## [PROMPT]
Write out exactly the lines of the entries below from the one holding "black domino [419,115,487,151]" to the one holding "purple brush [579,392,675,467]", inclusive, and leave out all other lines.

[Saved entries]
╔══

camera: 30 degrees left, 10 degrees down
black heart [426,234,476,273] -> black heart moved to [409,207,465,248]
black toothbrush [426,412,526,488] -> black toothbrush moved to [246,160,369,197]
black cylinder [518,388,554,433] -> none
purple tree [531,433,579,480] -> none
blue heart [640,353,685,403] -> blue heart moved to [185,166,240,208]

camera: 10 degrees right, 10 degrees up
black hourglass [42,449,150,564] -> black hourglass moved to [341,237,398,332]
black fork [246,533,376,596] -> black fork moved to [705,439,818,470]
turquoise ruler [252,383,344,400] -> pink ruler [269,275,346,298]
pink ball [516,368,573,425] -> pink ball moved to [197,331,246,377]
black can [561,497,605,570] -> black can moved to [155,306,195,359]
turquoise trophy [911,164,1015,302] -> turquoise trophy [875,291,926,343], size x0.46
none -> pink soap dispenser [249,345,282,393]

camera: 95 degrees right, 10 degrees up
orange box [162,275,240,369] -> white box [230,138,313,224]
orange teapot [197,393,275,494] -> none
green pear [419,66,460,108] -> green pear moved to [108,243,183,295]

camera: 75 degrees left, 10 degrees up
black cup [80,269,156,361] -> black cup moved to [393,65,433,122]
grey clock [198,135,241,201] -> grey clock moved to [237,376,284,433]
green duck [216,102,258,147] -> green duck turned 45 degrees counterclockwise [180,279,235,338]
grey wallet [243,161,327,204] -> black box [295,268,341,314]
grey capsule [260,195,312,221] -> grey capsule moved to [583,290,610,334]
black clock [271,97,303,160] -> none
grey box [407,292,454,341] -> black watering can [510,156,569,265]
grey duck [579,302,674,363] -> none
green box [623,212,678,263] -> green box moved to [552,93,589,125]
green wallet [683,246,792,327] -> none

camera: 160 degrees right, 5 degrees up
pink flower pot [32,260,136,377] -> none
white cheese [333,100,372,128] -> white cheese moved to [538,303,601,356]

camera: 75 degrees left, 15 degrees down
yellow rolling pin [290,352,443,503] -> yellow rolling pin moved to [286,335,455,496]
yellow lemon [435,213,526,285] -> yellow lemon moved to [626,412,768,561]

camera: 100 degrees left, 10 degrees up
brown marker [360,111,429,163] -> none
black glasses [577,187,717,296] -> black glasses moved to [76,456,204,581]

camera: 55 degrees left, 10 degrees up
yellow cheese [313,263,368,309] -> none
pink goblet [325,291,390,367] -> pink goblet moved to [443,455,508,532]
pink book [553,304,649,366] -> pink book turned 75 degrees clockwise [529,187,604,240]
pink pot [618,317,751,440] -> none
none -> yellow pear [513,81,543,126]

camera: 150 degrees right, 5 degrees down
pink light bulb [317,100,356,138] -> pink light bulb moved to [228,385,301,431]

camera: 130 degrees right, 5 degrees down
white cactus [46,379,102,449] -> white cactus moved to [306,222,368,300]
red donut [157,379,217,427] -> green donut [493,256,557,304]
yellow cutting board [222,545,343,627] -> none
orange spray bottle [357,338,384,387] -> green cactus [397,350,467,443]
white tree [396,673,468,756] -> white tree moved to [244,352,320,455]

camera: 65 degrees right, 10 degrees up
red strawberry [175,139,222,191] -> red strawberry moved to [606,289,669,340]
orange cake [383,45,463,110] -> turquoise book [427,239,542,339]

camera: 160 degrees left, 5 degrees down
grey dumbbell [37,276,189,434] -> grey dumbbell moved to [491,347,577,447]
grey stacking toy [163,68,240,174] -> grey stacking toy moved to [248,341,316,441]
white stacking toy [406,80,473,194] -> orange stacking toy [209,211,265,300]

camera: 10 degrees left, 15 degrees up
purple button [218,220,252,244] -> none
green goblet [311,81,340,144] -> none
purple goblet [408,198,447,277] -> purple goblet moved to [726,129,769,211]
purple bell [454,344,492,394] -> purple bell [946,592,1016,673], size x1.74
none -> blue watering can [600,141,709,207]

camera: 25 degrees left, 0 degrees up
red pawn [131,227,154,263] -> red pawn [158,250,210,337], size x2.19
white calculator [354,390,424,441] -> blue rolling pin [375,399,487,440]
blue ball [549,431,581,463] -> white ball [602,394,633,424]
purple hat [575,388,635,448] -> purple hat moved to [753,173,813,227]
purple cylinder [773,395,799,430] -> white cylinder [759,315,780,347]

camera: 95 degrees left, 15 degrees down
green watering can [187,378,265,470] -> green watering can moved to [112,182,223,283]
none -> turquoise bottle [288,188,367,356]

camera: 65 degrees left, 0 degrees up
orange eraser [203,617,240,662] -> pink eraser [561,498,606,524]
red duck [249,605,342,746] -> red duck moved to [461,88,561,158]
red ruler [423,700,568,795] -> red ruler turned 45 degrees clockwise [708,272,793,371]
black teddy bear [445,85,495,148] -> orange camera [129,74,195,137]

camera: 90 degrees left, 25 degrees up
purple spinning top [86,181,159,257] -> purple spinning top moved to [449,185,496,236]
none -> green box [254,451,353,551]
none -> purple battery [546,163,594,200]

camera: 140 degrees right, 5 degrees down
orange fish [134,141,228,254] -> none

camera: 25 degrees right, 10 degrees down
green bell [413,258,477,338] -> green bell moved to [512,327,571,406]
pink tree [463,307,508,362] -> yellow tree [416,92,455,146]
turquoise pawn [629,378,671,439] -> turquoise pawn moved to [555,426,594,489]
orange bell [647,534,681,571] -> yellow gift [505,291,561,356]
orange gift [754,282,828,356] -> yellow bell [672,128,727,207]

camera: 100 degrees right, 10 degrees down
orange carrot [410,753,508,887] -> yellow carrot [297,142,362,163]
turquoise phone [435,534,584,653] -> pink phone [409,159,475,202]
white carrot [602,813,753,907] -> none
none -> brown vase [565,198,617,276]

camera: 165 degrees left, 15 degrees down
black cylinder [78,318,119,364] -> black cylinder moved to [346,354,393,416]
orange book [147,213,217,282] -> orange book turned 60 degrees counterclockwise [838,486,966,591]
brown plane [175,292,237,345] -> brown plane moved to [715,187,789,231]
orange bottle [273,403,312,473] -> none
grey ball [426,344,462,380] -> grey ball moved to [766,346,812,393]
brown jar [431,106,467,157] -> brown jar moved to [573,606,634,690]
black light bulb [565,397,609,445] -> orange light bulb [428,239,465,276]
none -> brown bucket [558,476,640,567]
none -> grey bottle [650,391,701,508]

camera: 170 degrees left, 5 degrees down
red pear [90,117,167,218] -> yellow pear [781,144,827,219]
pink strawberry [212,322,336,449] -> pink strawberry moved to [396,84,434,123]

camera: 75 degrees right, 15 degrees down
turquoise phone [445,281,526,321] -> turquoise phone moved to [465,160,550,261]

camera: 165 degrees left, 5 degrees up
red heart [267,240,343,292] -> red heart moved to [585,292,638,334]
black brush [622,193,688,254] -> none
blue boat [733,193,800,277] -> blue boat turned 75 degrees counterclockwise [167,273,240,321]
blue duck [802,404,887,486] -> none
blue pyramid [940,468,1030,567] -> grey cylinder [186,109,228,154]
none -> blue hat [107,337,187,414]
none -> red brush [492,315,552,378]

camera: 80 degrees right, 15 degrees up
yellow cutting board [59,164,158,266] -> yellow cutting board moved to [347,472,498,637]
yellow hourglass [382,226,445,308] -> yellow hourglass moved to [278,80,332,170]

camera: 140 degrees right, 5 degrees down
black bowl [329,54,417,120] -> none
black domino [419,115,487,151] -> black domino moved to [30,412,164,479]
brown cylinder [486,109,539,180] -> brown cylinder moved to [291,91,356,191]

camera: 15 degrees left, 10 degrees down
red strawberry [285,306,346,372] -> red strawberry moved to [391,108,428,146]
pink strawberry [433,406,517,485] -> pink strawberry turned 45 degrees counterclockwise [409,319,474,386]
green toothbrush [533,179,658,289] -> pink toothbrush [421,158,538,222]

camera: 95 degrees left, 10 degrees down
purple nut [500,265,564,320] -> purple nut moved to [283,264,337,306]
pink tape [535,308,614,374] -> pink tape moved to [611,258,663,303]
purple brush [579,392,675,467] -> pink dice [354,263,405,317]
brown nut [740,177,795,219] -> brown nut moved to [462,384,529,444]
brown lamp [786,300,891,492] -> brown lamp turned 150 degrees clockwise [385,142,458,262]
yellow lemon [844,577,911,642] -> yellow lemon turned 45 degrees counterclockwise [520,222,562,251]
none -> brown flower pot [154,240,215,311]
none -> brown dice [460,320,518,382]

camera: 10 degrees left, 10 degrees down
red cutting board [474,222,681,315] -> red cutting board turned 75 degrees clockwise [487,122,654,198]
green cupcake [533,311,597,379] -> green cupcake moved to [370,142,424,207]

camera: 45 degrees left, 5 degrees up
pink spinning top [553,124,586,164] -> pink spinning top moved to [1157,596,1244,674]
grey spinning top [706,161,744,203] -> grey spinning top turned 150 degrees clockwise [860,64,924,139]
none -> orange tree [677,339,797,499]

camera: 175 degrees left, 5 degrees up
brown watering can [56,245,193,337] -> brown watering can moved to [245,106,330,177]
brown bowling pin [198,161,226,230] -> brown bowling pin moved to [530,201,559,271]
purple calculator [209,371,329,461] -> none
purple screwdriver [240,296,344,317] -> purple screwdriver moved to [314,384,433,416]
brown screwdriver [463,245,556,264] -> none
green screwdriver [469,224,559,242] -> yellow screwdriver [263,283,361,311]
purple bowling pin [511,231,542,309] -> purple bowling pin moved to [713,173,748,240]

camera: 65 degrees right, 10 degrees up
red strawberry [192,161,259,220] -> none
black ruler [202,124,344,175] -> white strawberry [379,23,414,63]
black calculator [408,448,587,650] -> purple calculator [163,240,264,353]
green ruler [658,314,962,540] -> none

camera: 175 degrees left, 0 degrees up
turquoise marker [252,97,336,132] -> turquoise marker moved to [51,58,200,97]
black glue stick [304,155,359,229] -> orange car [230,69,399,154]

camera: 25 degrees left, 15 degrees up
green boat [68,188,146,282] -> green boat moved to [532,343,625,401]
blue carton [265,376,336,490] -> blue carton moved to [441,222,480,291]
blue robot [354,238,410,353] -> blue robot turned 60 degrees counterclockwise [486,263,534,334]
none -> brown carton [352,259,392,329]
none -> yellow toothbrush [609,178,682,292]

╚══

## [RESPONSE TO THE EXERCISE]
black domino [419,115,487,151] -> black domino moved to [30,412,164,479]
brown cylinder [486,109,539,180] -> brown cylinder moved to [291,91,356,191]

camera: 15 degrees left, 10 degrees down
red strawberry [285,306,346,372] -> red strawberry moved to [391,108,428,146]
pink strawberry [433,406,517,485] -> pink strawberry turned 45 degrees counterclockwise [409,319,474,386]
green toothbrush [533,179,658,289] -> pink toothbrush [421,158,538,222]

camera: 95 degrees left, 10 degrees down
purple nut [500,265,564,320] -> purple nut moved to [283,264,337,306]
pink tape [535,308,614,374] -> pink tape moved to [611,258,663,303]
purple brush [579,392,675,467] -> pink dice [354,263,405,317]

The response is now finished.